### TASK OBJECTIVE
Please reproduce the entries below exactly as they stand, but leave the pictures out.

__________

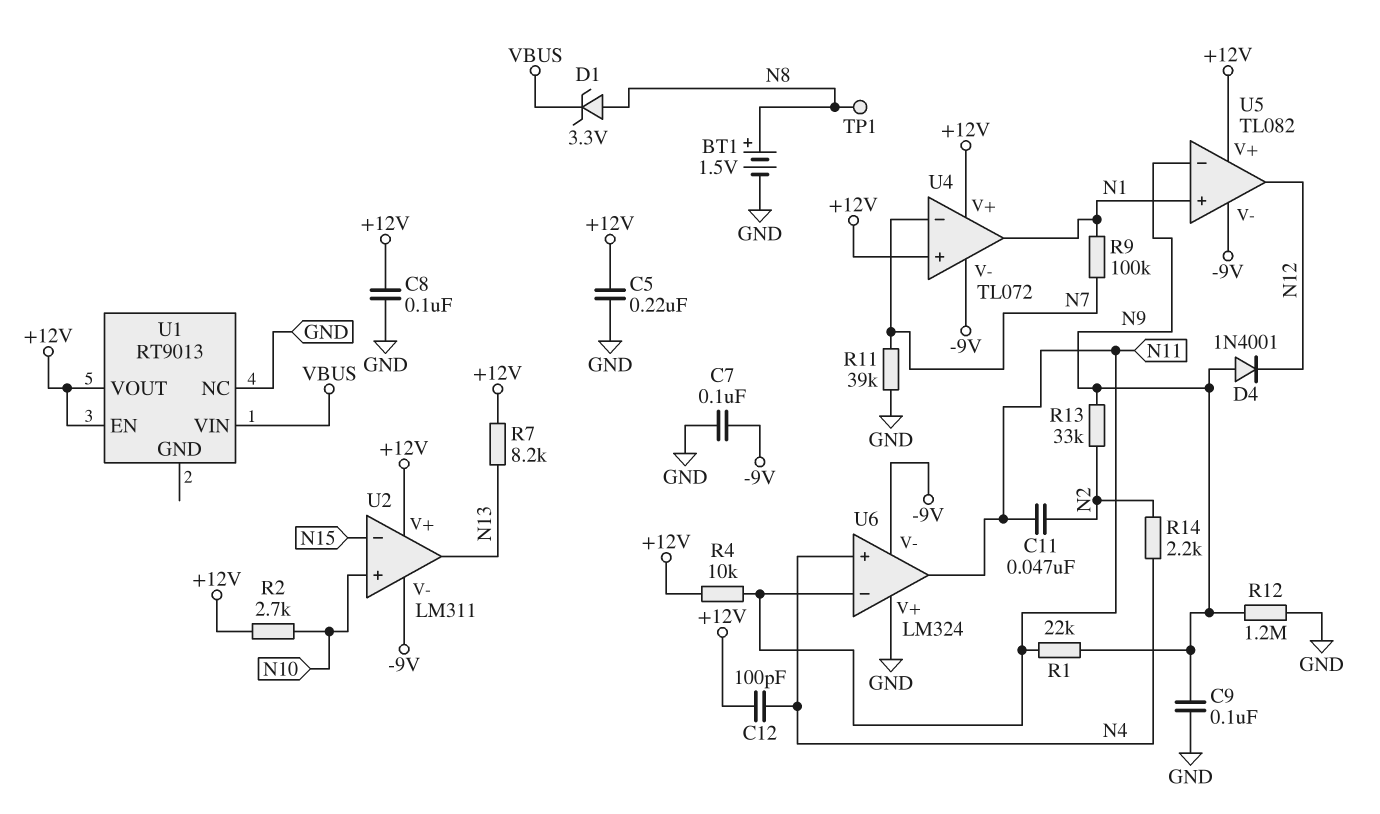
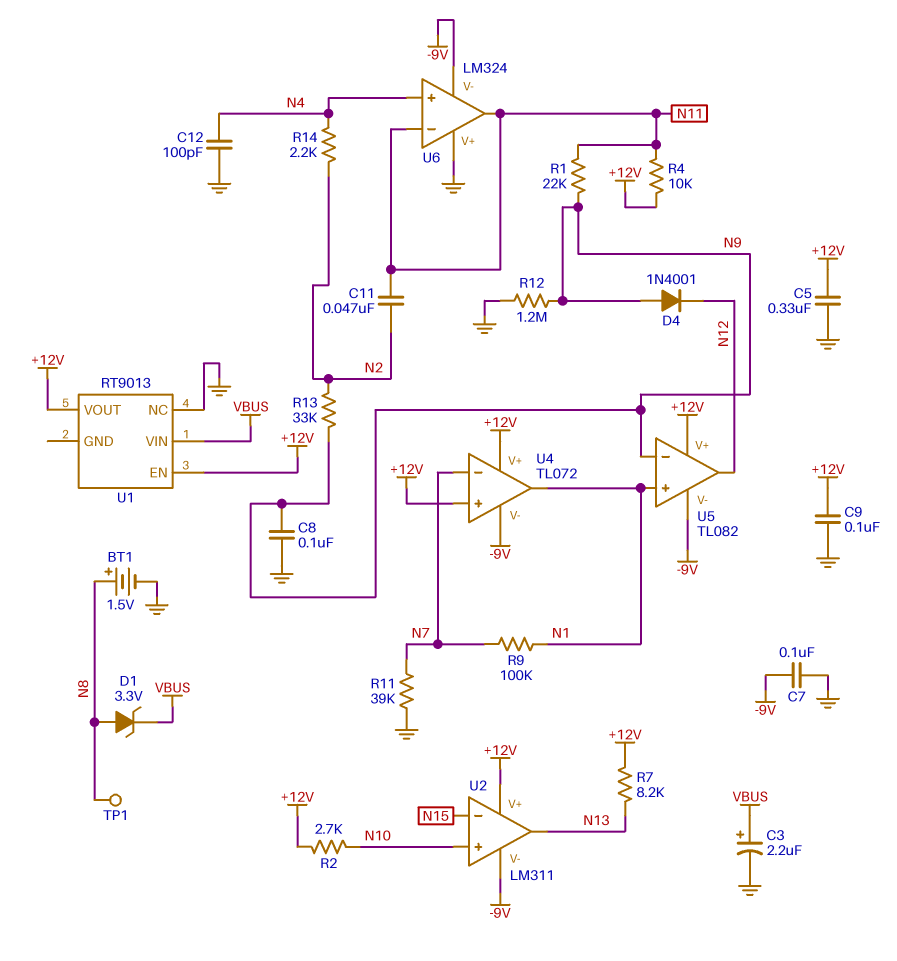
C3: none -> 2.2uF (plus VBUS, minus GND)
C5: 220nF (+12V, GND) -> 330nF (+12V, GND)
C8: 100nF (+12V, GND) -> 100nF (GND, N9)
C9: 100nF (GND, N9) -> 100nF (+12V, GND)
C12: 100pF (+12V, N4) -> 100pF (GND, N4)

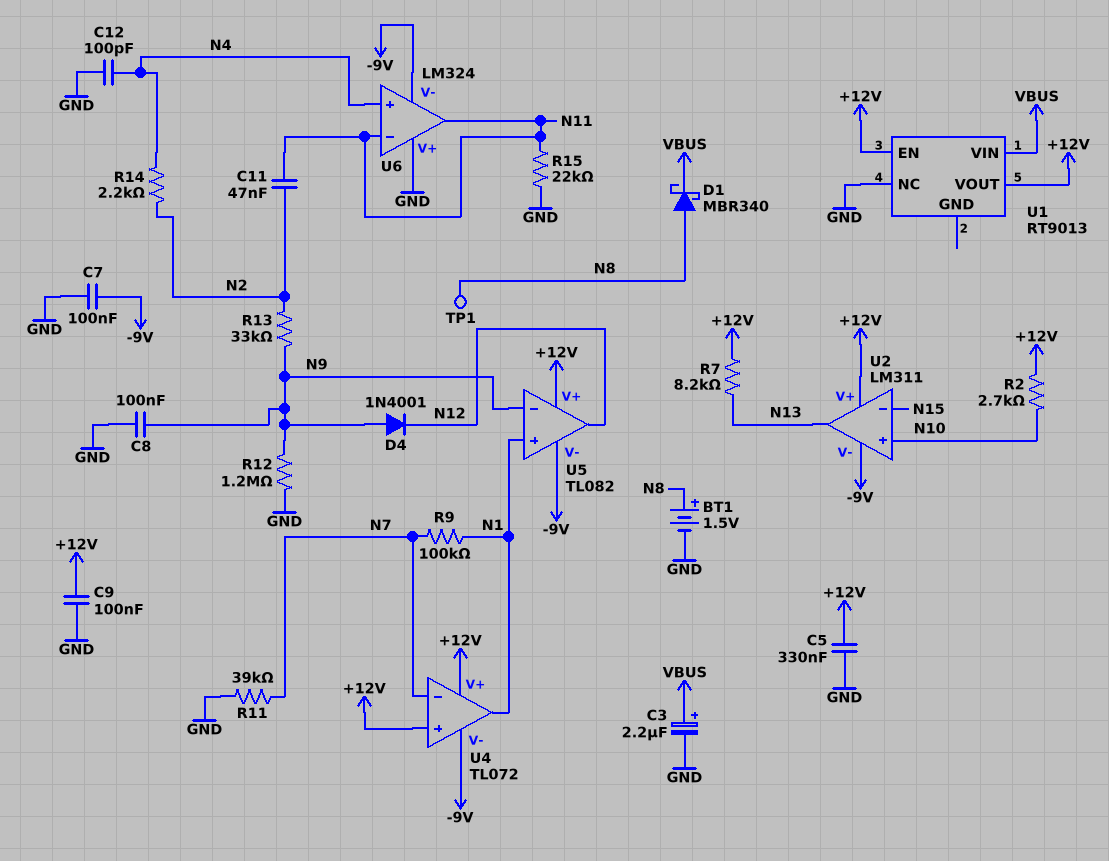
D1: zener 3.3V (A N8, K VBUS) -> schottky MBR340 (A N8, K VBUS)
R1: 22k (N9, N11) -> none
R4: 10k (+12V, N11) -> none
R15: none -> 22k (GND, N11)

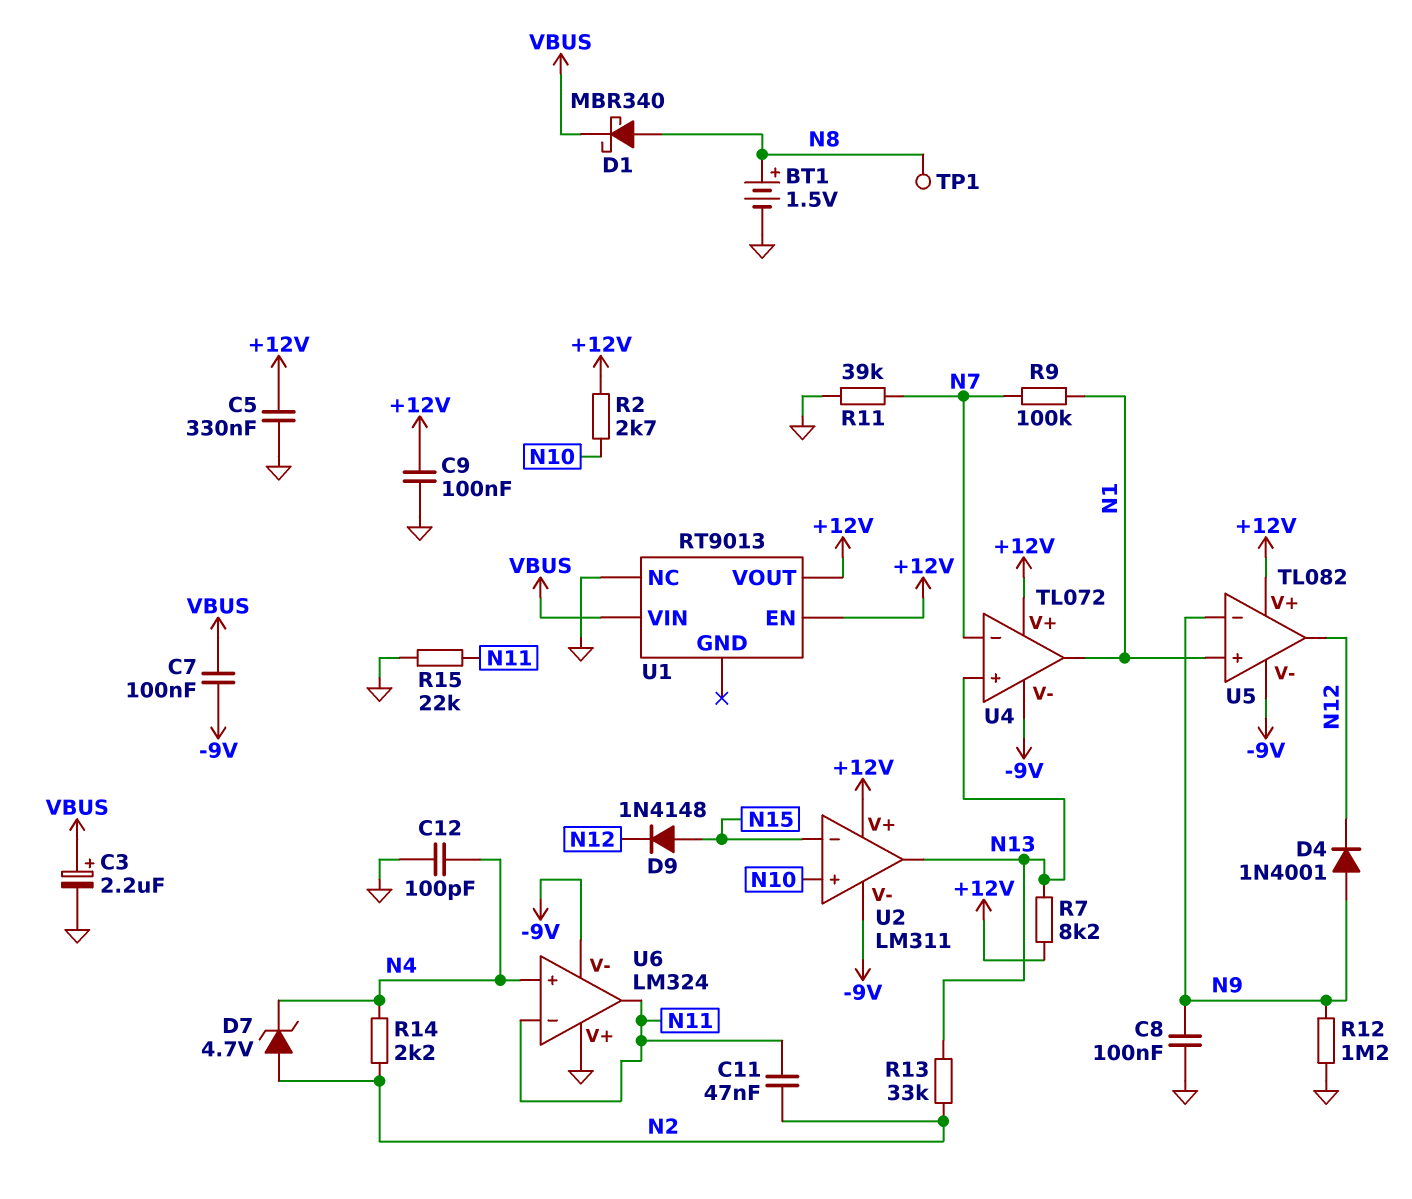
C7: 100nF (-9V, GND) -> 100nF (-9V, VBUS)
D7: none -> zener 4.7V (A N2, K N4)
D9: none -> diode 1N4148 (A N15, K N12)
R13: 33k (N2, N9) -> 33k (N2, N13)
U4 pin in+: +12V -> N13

__________

### EXPECTED OUTPUT
C3: none -> 2.2uF (plus VBUS, minus GND)
C5: 220nF (+12V, GND) -> 330nF (+12V, GND)
C8: 100nF (+12V, GND) -> 100nF (GND, N9)
C9: 100nF (GND, N9) -> 100nF (+12V, GND)
C12: 100pF (+12V, N4) -> 100pF (GND, N4)

D1: zener 3.3V (A N8, K VBUS) -> schottky MBR340 (A N8, K VBUS)
R1: 22k (N9, N11) -> none
R4: 10k (+12V, N11) -> none
R15: none -> 22k (GND, N11)

C7: 100nF (-9V, GND) -> 100nF (-9V, VBUS)
D7: none -> zener 4.7V (A N2, K N4)
D9: none -> diode 1N4148 (A N15, K N12)
R13: 33k (N2, N9) -> 33k (N2, N13)
U4 pin in+: +12V -> N13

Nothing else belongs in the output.